The problem -
Across the entries that follow, how many lines have the word "grey" in them? Give only the number.

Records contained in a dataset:

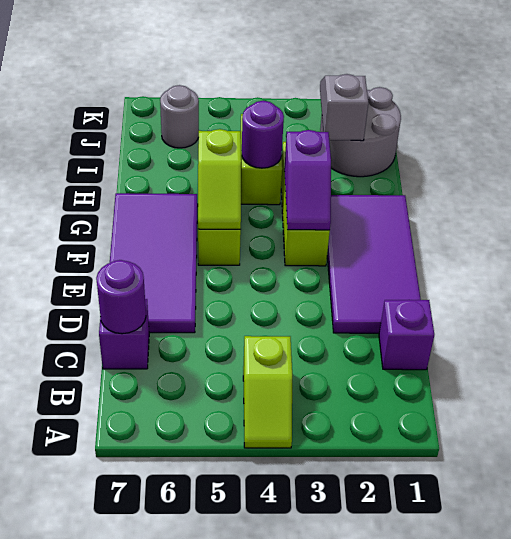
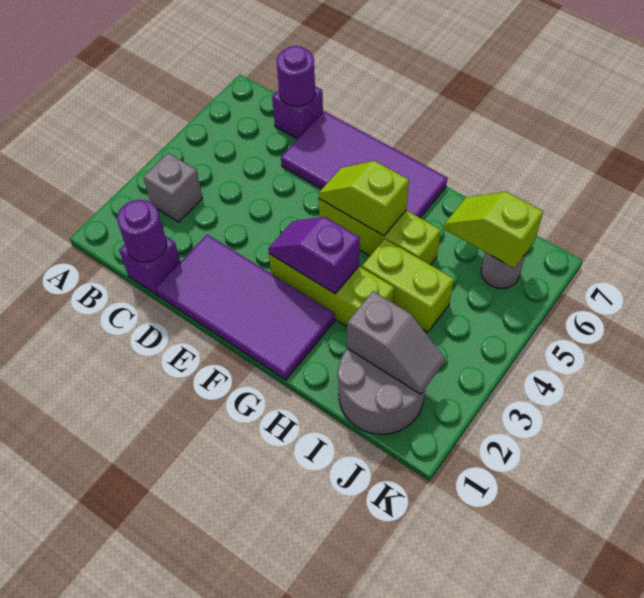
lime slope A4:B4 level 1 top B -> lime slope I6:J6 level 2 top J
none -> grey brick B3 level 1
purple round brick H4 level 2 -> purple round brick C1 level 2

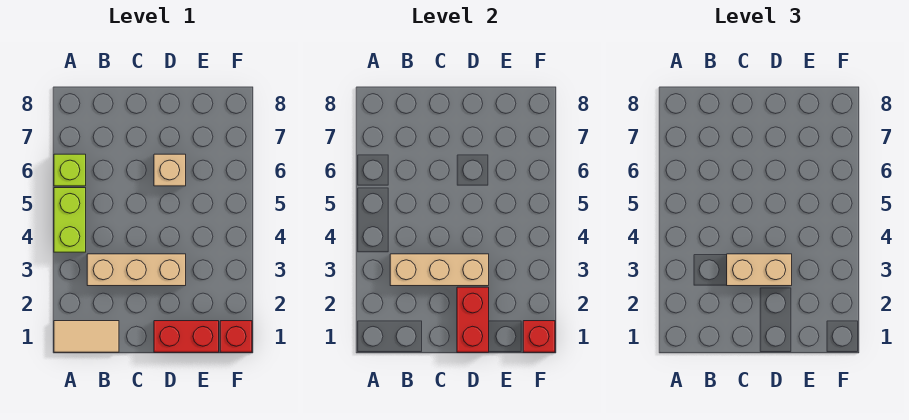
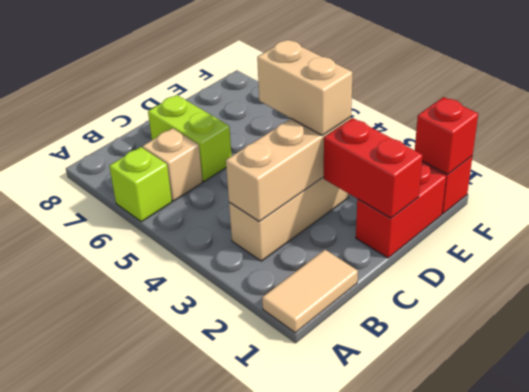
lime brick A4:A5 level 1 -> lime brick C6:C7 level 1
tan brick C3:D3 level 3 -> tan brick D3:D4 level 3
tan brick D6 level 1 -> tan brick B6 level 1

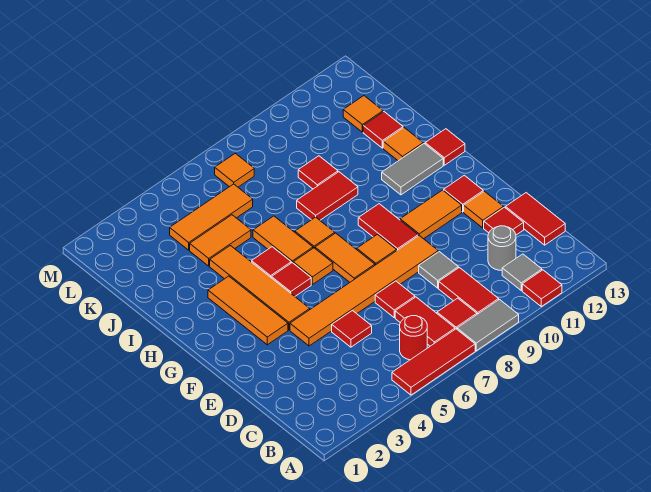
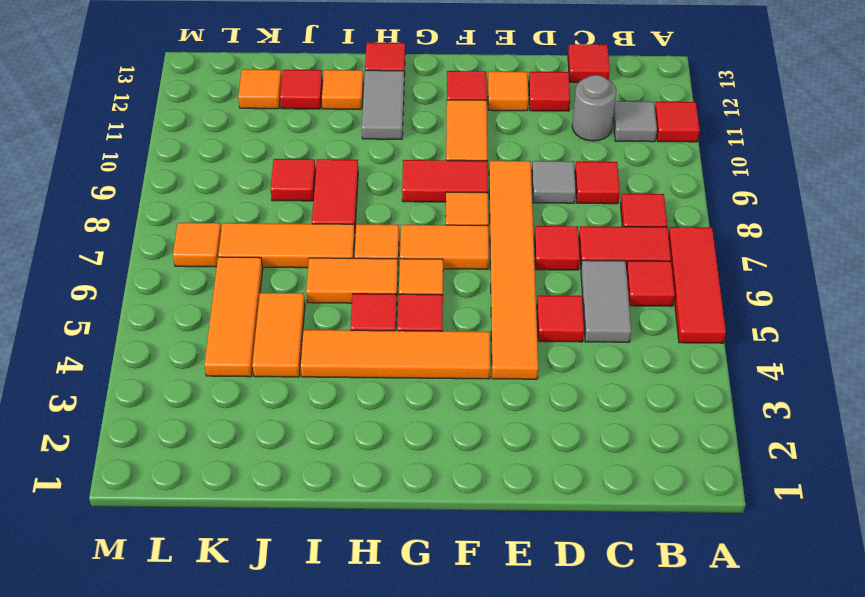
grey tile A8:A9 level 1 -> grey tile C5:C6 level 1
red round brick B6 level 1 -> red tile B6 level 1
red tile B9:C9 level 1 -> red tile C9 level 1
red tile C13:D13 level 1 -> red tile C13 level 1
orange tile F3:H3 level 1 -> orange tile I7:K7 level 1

Answer section -
2